HOW TO COMPLETE THIS TASK –
Copy each line containing the word "switch" from the records that follow, please.

[Data extracted from a collection]
○ ○ ○ ○ ○

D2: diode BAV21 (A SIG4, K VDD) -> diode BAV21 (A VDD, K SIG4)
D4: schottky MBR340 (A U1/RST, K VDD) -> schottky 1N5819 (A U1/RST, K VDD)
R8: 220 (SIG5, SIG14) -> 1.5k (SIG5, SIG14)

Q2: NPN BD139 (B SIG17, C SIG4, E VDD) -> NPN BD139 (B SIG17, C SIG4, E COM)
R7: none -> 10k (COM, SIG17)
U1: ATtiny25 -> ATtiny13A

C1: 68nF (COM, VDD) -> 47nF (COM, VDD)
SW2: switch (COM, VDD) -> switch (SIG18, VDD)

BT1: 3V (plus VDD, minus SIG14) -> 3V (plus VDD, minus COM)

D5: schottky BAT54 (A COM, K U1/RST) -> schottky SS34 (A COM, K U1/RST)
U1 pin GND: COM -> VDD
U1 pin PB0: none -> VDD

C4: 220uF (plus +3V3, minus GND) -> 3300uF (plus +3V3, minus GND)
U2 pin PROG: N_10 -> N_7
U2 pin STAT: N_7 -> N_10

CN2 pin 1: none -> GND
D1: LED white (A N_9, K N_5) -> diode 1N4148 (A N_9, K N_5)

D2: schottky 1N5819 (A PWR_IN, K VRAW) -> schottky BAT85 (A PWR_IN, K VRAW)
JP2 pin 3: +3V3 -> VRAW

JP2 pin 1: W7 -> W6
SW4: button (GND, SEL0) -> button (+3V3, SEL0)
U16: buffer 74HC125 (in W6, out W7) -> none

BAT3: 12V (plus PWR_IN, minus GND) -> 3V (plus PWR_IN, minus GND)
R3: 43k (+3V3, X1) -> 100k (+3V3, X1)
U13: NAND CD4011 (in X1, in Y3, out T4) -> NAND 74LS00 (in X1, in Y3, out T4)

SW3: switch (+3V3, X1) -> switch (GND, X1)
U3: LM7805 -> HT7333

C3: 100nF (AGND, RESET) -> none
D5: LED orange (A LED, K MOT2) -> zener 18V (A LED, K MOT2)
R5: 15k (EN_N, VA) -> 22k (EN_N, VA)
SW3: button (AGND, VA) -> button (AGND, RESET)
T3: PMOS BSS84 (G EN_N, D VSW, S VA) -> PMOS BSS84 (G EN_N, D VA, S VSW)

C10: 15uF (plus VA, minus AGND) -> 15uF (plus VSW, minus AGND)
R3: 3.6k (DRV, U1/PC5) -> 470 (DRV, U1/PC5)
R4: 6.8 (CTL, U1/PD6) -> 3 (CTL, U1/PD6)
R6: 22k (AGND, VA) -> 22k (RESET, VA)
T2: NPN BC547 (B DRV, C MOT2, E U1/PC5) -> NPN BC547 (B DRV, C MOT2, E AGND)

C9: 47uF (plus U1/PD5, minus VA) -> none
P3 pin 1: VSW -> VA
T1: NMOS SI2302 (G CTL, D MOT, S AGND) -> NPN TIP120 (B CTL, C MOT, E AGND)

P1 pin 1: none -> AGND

○ ○ ○ ○ ○

RESPONSE –
SW2: switch (COM, VDD) -> switch (SIG18, VDD)
SW3: switch (+3V3, X1) -> switch (GND, X1)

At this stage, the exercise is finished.